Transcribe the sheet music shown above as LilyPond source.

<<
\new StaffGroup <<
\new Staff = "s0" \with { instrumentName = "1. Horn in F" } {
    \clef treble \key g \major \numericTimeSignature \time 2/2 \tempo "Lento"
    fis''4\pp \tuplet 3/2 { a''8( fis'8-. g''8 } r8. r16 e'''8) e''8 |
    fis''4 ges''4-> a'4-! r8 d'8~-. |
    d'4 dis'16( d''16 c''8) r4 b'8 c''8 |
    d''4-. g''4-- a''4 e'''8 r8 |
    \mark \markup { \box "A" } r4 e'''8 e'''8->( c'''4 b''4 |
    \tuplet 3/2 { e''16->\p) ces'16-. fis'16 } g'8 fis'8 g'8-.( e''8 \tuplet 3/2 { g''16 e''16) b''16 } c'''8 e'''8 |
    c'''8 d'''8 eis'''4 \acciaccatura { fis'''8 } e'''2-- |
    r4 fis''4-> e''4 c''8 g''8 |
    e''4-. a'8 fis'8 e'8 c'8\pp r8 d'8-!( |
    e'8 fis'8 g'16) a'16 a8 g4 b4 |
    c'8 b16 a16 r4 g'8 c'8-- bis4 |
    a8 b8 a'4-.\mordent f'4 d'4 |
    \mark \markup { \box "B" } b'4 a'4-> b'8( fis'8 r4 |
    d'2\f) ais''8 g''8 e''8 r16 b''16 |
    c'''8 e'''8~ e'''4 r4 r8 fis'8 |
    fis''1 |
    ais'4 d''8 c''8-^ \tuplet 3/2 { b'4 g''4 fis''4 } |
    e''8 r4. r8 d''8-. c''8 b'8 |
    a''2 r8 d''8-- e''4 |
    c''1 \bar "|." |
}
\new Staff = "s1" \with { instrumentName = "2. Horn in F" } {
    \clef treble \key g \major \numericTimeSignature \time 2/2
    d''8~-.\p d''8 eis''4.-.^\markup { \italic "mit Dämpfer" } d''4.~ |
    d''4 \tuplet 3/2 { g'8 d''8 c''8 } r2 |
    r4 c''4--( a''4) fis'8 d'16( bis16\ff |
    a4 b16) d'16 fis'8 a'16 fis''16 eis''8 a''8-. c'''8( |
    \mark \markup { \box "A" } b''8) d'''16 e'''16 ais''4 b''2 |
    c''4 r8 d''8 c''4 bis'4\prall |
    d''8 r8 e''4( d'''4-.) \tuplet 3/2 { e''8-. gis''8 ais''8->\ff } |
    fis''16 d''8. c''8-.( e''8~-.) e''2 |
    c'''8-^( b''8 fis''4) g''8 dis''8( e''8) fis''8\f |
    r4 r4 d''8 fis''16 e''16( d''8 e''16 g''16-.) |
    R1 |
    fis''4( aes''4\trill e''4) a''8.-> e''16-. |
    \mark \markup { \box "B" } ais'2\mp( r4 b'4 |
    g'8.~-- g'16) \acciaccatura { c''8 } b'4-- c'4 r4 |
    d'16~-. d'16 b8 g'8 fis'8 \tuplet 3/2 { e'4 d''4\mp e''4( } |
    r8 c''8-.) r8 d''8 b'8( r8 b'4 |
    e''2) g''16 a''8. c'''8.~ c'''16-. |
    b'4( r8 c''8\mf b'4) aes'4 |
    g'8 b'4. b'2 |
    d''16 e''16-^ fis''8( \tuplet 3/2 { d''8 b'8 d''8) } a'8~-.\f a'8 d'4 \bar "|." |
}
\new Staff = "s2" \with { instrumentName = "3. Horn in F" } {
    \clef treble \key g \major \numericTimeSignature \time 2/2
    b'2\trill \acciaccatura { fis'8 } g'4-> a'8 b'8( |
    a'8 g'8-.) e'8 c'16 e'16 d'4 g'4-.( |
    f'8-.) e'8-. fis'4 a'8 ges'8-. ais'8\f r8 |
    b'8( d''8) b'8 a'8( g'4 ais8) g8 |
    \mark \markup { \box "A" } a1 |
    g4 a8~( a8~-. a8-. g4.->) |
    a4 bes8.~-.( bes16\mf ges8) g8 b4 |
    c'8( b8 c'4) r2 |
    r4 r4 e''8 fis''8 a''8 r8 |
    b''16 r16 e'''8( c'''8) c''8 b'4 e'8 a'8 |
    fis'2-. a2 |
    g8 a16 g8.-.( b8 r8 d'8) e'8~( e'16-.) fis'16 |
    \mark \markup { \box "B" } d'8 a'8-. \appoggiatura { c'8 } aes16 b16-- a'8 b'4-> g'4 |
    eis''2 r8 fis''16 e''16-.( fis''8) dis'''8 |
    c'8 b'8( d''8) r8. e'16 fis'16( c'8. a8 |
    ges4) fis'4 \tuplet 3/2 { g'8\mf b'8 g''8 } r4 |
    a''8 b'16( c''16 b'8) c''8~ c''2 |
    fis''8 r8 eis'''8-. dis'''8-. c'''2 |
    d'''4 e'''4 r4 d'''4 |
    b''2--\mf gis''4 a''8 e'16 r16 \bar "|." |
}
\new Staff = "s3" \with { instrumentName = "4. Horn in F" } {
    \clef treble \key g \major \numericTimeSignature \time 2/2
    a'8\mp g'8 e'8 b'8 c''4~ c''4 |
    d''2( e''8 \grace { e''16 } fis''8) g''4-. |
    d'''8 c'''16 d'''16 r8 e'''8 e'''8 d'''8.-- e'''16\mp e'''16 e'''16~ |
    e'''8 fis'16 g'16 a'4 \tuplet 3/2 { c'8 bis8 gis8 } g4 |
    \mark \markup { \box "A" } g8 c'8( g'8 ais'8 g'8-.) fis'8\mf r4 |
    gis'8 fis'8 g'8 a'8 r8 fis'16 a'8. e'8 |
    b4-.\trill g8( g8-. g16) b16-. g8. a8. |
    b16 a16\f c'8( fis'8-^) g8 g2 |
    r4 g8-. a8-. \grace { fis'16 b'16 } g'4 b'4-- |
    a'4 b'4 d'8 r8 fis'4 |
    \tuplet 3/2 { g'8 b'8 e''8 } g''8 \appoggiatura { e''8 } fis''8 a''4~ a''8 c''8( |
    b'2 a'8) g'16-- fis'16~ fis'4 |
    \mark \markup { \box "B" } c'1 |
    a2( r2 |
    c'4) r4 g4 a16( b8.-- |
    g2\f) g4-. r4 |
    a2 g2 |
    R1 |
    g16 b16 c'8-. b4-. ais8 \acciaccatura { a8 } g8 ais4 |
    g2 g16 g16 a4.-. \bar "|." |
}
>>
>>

• What the task requires: Show every line of the data above that contains the word "acciaccatura".

• Response to the exercise:
    c'''8 d'''8 eis'''4 \acciaccatura { fis'''8 } e'''2-- |
    g'8.~-- g'16) \acciaccatura { c''8 } b'4-- c'4 r4 |
    b'2\trill \acciaccatura { fis'8 } g'4-> a'8 b'8( |
    g16 b16 c'8-. b4-. ais8 \acciaccatura { a8 } g8 ais4 |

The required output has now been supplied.